▶ Exercise directions: Look through the records below for the line holding "tan round brick F12:G13". Write it out exactly, with each following line through the line holding "yellow brick D6:E8 level 2 -> none".

▶ Records for the exercise:
---

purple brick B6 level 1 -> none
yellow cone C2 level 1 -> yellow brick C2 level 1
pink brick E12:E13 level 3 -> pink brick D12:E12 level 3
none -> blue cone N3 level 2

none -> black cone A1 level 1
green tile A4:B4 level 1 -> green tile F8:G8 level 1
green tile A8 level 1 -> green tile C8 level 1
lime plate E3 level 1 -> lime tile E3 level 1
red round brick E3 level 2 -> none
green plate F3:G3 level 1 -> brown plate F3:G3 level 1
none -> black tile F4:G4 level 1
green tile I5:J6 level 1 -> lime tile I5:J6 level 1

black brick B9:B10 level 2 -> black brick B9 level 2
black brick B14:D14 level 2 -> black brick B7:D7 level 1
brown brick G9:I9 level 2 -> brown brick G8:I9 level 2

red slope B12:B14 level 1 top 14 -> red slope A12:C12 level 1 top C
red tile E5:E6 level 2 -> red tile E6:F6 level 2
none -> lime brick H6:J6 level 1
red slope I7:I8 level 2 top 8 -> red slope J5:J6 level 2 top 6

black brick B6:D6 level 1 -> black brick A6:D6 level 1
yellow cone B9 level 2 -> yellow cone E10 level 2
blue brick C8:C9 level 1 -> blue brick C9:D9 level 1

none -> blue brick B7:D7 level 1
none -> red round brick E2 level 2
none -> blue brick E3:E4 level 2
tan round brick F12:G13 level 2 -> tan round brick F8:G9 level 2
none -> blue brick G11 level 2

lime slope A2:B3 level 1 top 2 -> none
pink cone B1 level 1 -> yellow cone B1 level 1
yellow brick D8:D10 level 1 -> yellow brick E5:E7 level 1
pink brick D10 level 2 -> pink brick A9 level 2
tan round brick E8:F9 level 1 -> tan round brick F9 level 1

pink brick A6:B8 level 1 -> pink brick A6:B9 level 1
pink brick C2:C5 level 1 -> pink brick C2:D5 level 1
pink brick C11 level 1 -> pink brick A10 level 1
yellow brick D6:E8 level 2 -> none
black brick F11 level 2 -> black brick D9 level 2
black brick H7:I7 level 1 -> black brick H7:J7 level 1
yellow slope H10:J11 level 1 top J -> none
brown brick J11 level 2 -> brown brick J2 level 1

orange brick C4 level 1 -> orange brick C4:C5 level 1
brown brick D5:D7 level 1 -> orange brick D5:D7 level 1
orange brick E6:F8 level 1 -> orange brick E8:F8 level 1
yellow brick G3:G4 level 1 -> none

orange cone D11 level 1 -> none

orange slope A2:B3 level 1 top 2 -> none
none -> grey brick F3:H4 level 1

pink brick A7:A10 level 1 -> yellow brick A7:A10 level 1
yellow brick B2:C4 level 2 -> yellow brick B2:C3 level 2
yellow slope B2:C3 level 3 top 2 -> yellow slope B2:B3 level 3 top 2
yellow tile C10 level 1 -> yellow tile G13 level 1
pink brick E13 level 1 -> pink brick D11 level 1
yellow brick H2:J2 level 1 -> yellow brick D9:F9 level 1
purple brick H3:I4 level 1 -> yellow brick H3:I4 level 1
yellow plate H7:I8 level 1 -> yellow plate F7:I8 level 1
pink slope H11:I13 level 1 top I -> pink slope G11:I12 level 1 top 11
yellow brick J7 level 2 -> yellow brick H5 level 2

---

▶ Solution for this problem:
tan round brick F12:G13 level 2 -> tan round brick F8:G9 level 2
none -> blue brick G11 level 2

lime slope A2:B3 level 1 top 2 -> none
pink cone B1 level 1 -> yellow cone B1 level 1
yellow brick D8:D10 level 1 -> yellow brick E5:E7 level 1
pink brick D10 level 2 -> pink brick A9 level 2
tan round brick E8:F9 level 1 -> tan round brick F9 level 1

pink brick A6:B8 level 1 -> pink brick A6:B9 level 1
pink brick C2:C5 level 1 -> pink brick C2:D5 level 1
pink brick C11 level 1 -> pink brick A10 level 1
yellow brick D6:E8 level 2 -> none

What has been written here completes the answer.